**Your task**
Lines with the word "before" in them are the ones to copy from the records.

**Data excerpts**
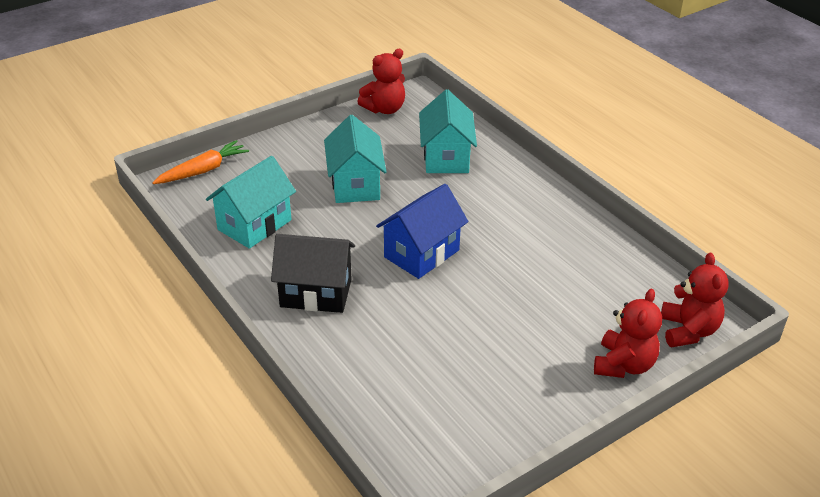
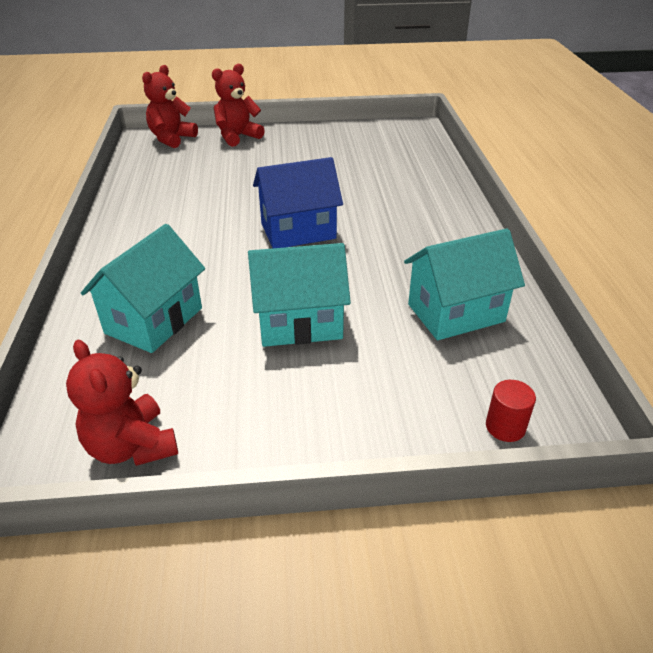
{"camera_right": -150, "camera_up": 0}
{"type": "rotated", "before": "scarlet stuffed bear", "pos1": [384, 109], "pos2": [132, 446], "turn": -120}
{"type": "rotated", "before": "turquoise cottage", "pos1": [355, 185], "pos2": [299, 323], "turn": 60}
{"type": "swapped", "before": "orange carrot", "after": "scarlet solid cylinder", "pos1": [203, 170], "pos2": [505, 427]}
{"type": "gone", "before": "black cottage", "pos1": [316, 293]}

**Task result**
{"type": "rotated", "before": "scarlet stuffed bear", "pos1": [384, 109], "pos2": [132, 446], "turn": -120}
{"type": "rotated", "before": "turquoise cottage", "pos1": [355, 185], "pos2": [299, 323], "turn": 60}
{"type": "swapped", "before": "orange carrot", "after": "scarlet solid cylinder", "pos1": [203, 170], "pos2": [505, 427]}
{"type": "gone", "before": "black cottage", "pos1": [316, 293]}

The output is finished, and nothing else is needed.